Stored records:
-=-=-=-=-
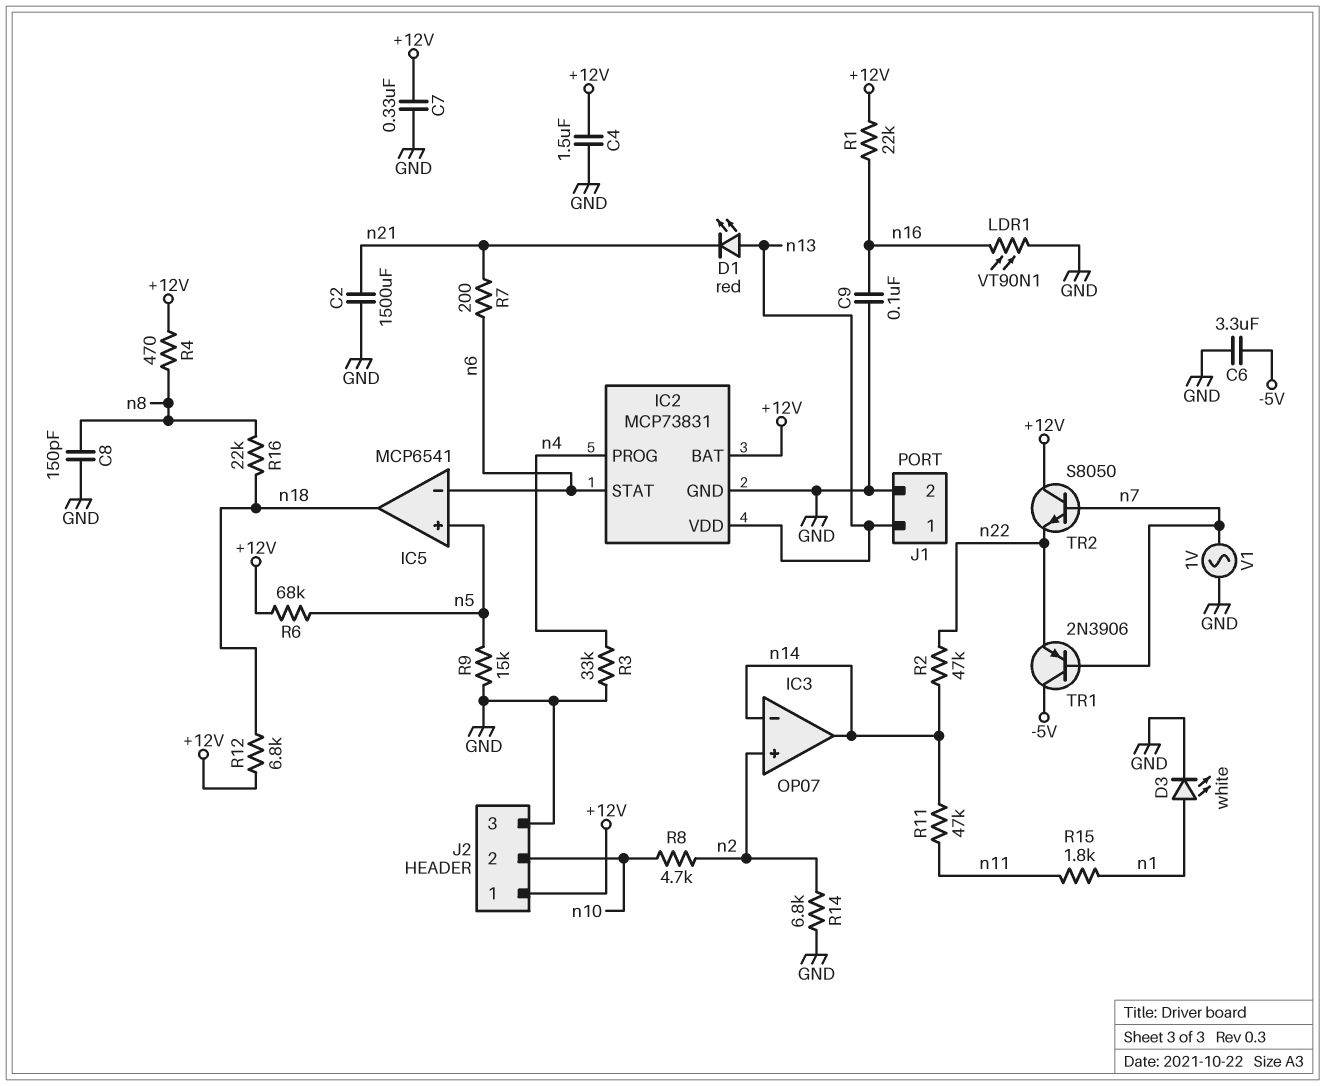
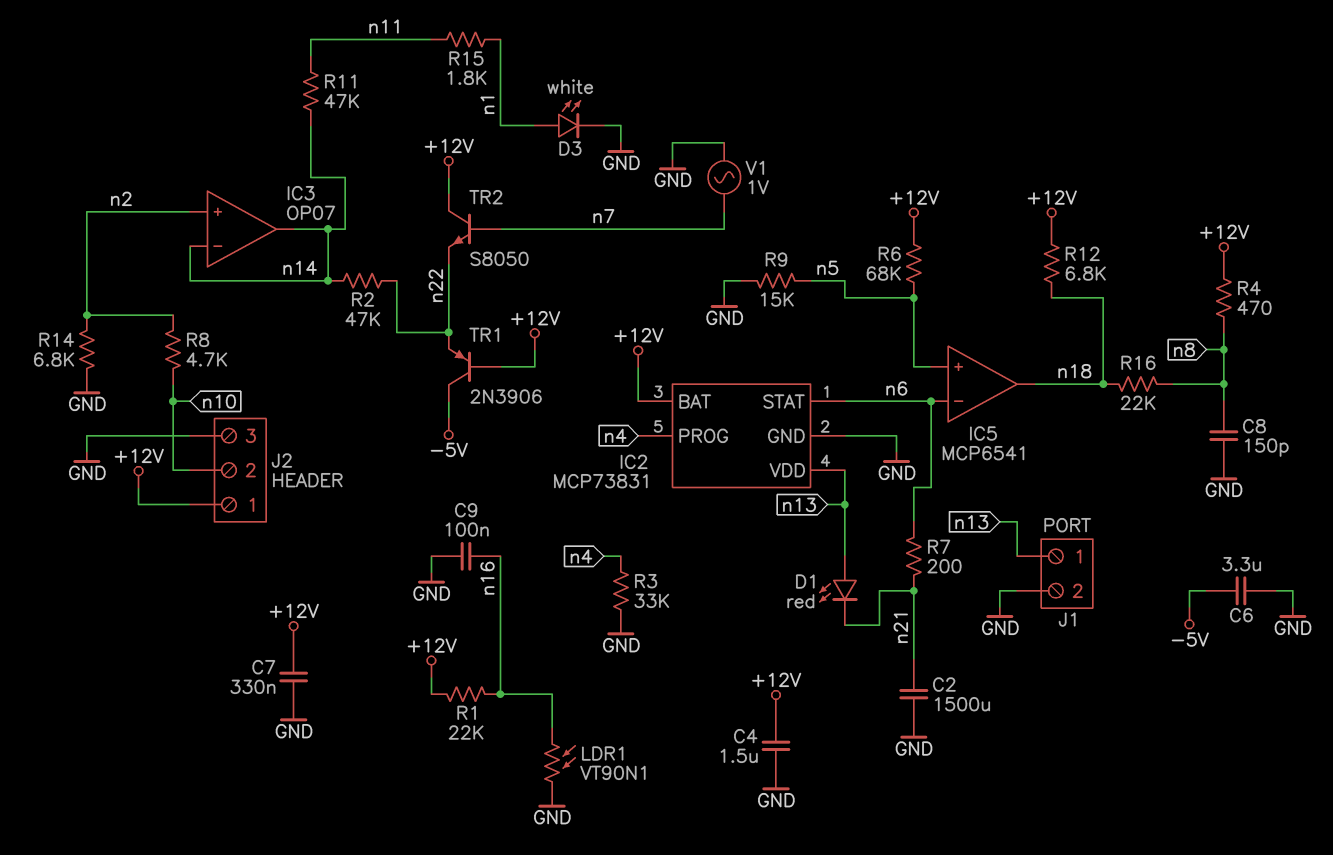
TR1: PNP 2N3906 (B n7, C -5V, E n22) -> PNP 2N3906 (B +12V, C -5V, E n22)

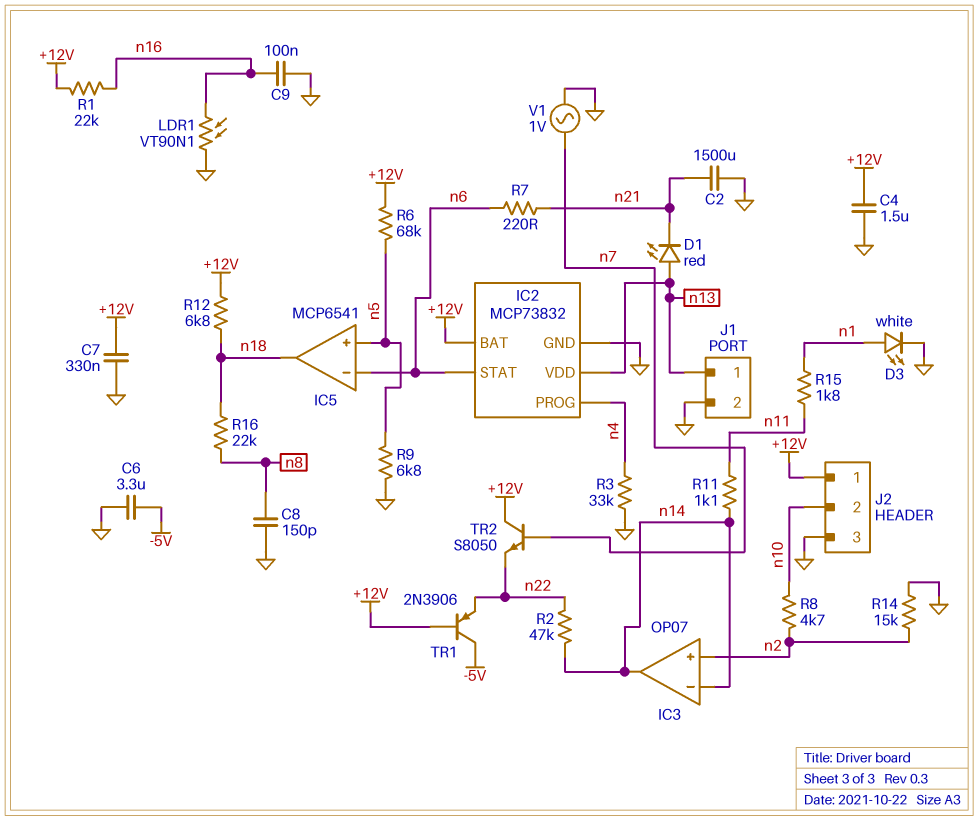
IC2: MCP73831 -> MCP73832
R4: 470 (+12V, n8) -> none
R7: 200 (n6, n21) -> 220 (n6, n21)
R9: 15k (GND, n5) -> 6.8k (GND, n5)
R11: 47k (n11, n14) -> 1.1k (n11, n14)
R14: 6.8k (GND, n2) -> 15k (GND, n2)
-=-=-=-=-
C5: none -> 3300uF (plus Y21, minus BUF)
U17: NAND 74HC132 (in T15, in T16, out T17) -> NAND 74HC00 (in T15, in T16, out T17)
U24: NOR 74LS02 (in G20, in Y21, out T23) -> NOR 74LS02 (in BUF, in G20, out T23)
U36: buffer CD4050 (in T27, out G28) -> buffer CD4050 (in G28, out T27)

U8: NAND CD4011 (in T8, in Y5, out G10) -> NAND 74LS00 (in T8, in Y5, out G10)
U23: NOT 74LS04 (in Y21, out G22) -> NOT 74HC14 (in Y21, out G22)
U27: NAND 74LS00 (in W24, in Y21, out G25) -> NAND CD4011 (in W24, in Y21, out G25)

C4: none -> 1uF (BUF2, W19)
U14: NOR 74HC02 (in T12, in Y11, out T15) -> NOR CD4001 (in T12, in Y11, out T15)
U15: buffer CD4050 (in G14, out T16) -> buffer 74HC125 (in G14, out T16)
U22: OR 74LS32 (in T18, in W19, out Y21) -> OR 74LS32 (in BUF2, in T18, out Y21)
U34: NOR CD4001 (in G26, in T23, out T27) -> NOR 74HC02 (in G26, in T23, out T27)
-=-=-=-=-
WHAT IS EXPECTED
Write out exactly the lines above from the line with "U36: buffer CD4050" through the line with "U14: NOR 74HC02", both of them included, and leave out all other lines.

RESULT OF THE EXERCISE
U36: buffer CD4050 (in T27, out G28) -> buffer CD4050 (in G28, out T27)

U8: NAND CD4011 (in T8, in Y5, out G10) -> NAND 74LS00 (in T8, in Y5, out G10)
U23: NOT 74LS04 (in Y21, out G22) -> NOT 74HC14 (in Y21, out G22)
U27: NAND 74LS00 (in W24, in Y21, out G25) -> NAND CD4011 (in W24, in Y21, out G25)

C4: none -> 1uF (BUF2, W19)
U14: NOR 74HC02 (in T12, in Y11, out T15) -> NOR CD4001 (in T12, in Y11, out T15)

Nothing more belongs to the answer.